» **DATA TO EXAMINE**:
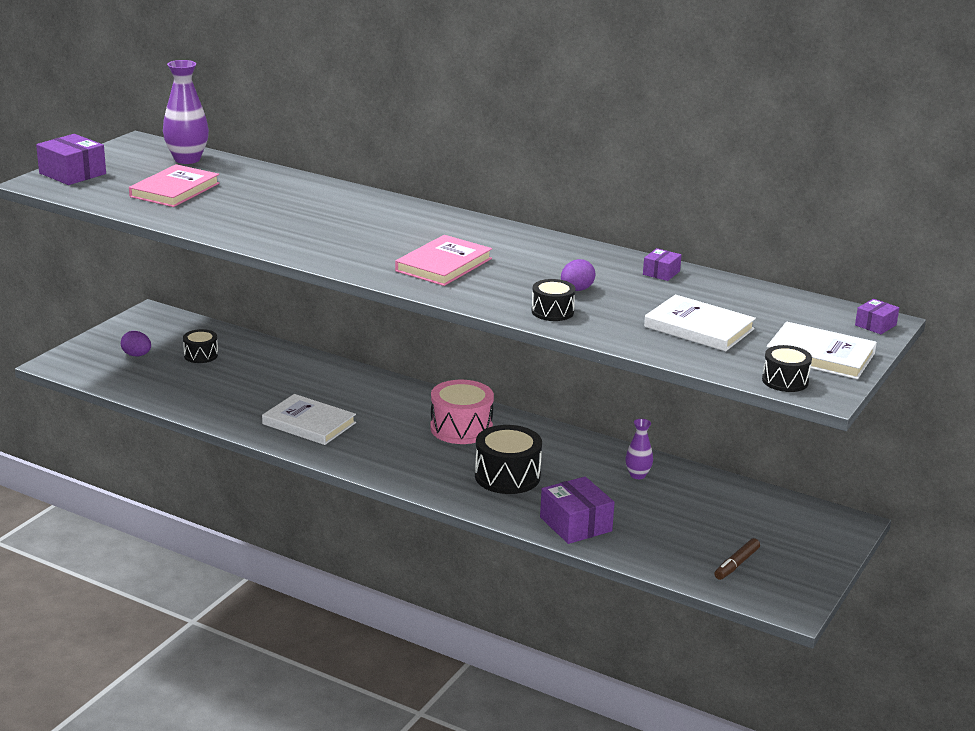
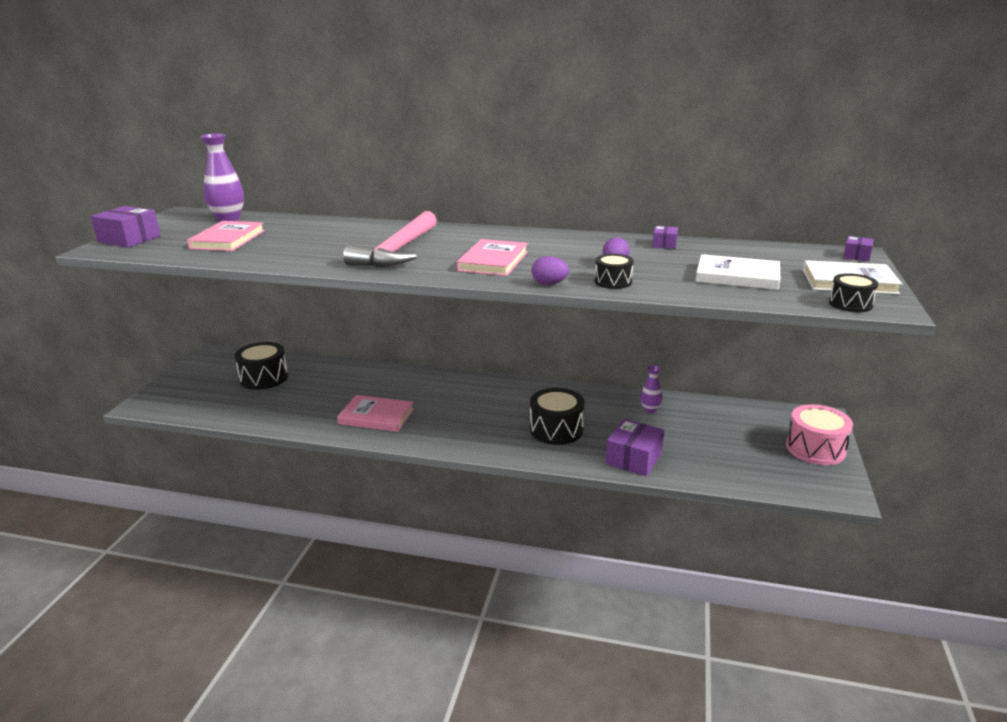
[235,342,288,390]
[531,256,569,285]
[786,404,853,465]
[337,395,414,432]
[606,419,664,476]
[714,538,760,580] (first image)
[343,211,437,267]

» **ASSIGNMENT**:
Produce an exact copy of each line from the one holding "[531,256,569,285]" through the last line of the records, both included, and nothing more.

» **TASK ANSWER**:
[531,256,569,285]
[786,404,853,465]
[337,395,414,432]
[606,419,664,476]
[714,538,760,580] (first image)
[343,211,437,267]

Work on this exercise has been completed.